[[ Source material open ]]

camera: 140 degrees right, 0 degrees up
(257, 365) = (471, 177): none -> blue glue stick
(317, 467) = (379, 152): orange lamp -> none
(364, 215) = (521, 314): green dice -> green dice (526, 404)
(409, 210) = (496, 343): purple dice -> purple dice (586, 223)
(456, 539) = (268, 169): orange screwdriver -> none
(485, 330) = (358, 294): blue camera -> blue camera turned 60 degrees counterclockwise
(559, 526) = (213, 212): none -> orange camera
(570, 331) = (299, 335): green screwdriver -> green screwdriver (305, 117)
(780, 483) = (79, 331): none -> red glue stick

[[ Source material closed ]]
[[ Source material open ]]

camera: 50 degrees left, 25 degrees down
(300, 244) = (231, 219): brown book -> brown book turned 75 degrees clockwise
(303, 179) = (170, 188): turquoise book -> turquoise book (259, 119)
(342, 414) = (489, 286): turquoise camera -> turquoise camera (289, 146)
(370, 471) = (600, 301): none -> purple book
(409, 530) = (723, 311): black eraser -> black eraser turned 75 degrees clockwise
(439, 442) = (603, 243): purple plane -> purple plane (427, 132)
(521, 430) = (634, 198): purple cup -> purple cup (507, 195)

[[ Source material closed ]]

* About this exercise
Return only the part of the records above that opens with the line containing "camera: 140 degrees right, 0 degrees up" and closes with the line containing "(780, 483) = (79, 331): none", ends included.

* Exercise response
camera: 140 degrees right, 0 degrees up
(257, 365) = (471, 177): none -> blue glue stick
(317, 467) = (379, 152): orange lamp -> none
(364, 215) = (521, 314): green dice -> green dice (526, 404)
(409, 210) = (496, 343): purple dice -> purple dice (586, 223)
(456, 539) = (268, 169): orange screwdriver -> none
(485, 330) = (358, 294): blue camera -> blue camera turned 60 degrees counterclockwise
(559, 526) = (213, 212): none -> orange camera
(570, 331) = (299, 335): green screwdriver -> green screwdriver (305, 117)
(780, 483) = (79, 331): none -> red glue stick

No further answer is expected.